> _TASK STATEMENT_:
Return all of the entries exactly, with nothing added or left out.

Spatial object tracking data
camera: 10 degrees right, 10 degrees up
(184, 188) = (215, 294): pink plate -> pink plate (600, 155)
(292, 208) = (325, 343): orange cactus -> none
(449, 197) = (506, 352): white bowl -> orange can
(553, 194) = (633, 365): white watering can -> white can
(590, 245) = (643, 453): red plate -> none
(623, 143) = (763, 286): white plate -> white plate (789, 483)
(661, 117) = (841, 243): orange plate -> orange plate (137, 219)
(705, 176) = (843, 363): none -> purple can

> _EXERCISE RESULT_:
camera: 10 degrees right, 10 degrees up
(184, 188) = (215, 294): pink plate -> pink plate (600, 155)
(292, 208) = (325, 343): orange cactus -> none
(449, 197) = (506, 352): white bowl -> orange can
(553, 194) = (633, 365): white watering can -> white can
(590, 245) = (643, 453): red plate -> none
(623, 143) = (763, 286): white plate -> white plate (789, 483)
(661, 117) = (841, 243): orange plate -> orange plate (137, 219)
(705, 176) = (843, 363): none -> purple can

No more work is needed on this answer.